Exercise => The entries below should be transcribed in their entirety, exactly as written.

Object state change records =>
Content starts
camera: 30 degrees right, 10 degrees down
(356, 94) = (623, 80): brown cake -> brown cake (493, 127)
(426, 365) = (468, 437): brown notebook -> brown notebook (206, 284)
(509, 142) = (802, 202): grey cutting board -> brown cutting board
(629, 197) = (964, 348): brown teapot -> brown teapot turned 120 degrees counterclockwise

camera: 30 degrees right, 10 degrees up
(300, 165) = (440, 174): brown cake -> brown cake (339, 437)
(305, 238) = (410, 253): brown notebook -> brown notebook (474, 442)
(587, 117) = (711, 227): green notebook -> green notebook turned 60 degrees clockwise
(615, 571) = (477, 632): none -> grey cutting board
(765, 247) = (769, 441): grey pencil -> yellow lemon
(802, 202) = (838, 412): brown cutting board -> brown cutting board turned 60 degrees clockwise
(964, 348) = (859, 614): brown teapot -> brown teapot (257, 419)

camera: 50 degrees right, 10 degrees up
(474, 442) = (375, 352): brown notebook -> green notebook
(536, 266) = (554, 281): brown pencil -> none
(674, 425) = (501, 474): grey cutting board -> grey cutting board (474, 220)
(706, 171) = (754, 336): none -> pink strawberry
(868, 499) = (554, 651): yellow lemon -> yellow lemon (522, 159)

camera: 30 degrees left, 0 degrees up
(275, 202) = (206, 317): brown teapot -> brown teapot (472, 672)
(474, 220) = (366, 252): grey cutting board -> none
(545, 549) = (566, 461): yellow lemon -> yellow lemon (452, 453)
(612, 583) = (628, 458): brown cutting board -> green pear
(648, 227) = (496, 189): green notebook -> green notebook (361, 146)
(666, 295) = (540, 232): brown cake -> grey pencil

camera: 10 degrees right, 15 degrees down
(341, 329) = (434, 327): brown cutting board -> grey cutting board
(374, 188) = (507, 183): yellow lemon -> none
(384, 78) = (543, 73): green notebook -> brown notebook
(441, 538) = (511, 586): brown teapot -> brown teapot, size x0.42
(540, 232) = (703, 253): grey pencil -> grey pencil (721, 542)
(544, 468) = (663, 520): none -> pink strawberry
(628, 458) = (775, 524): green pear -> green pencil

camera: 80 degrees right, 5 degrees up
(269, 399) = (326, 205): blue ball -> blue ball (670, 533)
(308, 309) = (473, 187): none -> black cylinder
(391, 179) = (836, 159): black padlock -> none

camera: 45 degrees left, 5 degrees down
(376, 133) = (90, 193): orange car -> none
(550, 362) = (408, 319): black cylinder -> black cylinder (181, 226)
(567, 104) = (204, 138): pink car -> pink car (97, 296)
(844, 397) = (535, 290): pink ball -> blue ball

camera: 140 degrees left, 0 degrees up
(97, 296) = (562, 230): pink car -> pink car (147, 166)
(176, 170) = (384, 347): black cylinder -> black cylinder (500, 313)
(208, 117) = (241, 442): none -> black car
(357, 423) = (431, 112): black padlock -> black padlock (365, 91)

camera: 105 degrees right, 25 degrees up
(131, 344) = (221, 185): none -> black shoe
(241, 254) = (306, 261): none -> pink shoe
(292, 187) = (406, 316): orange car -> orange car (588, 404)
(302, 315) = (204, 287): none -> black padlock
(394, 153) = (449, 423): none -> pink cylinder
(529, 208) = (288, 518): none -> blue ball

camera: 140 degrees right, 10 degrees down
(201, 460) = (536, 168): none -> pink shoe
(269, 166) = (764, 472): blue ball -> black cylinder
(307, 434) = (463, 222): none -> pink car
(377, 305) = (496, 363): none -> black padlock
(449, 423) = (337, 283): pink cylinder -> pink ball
Content ends
Response area =>
camera: 30 degrees right, 10 degrees down
(356, 94) = (623, 80): brown cake -> brown cake (493, 127)
(426, 365) = (468, 437): brown notebook -> brown notebook (206, 284)
(509, 142) = (802, 202): grey cutting board -> brown cutting board
(629, 197) = (964, 348): brown teapot -> brown teapot turned 120 degrees counterclockwise

camera: 30 degrees right, 10 degrees up
(300, 165) = (440, 174): brown cake -> brown cake (339, 437)
(305, 238) = (410, 253): brown notebook -> brown notebook (474, 442)
(587, 117) = (711, 227): green notebook -> green notebook turned 60 degrees clockwise
(615, 571) = (477, 632): none -> grey cutting board
(765, 247) = (769, 441): grey pencil -> yellow lemon
(802, 202) = (838, 412): brown cutting board -> brown cutting board turned 60 degrees clockwise
(964, 348) = (859, 614): brown teapot -> brown teapot (257, 419)

camera: 50 degrees right, 10 degrees up
(474, 442) = (375, 352): brown notebook -> green notebook
(536, 266) = (554, 281): brown pencil -> none
(674, 425) = (501, 474): grey cutting board -> grey cutting board (474, 220)
(706, 171) = (754, 336): none -> pink strawberry
(868, 499) = (554, 651): yellow lemon -> yellow lemon (522, 159)

camera: 30 degrees left, 0 degrees up
(275, 202) = (206, 317): brown teapot -> brown teapot (472, 672)
(474, 220) = (366, 252): grey cutting board -> none
(545, 549) = (566, 461): yellow lemon -> yellow lemon (452, 453)
(612, 583) = (628, 458): brown cutting board -> green pear
(648, 227) = (496, 189): green notebook -> green notebook (361, 146)
(666, 295) = (540, 232): brown cake -> grey pencil

camera: 10 degrees right, 15 degrees down
(341, 329) = (434, 327): brown cutting board -> grey cutting board
(374, 188) = (507, 183): yellow lemon -> none
(384, 78) = (543, 73): green notebook -> brown notebook
(441, 538) = (511, 586): brown teapot -> brown teapot, size x0.42
(540, 232) = (703, 253): grey pencil -> grey pencil (721, 542)
(544, 468) = (663, 520): none -> pink strawberry
(628, 458) = (775, 524): green pear -> green pencil

camera: 80 degrees right, 5 degrees up
(269, 399) = (326, 205): blue ball -> blue ball (670, 533)
(308, 309) = (473, 187): none -> black cylinder
(391, 179) = (836, 159): black padlock -> none

camera: 45 degrees left, 5 degrees down
(376, 133) = (90, 193): orange car -> none
(550, 362) = (408, 319): black cylinder -> black cylinder (181, 226)
(567, 104) = (204, 138): pink car -> pink car (97, 296)
(844, 397) = (535, 290): pink ball -> blue ball

camera: 140 degrees left, 0 degrees up
(97, 296) = (562, 230): pink car -> pink car (147, 166)
(176, 170) = (384, 347): black cylinder -> black cylinder (500, 313)
(208, 117) = (241, 442): none -> black car
(357, 423) = (431, 112): black padlock -> black padlock (365, 91)

camera: 105 degrees right, 25 degrees up
(131, 344) = (221, 185): none -> black shoe
(241, 254) = (306, 261): none -> pink shoe
(292, 187) = (406, 316): orange car -> orange car (588, 404)
(302, 315) = (204, 287): none -> black padlock
(394, 153) = (449, 423): none -> pink cylinder
(529, 208) = (288, 518): none -> blue ball

camera: 140 degrees right, 10 degrees down
(201, 460) = (536, 168): none -> pink shoe
(269, 166) = (764, 472): blue ball -> black cylinder
(307, 434) = (463, 222): none -> pink car
(377, 305) = (496, 363): none -> black padlock
(449, 423) = (337, 283): pink cylinder -> pink ball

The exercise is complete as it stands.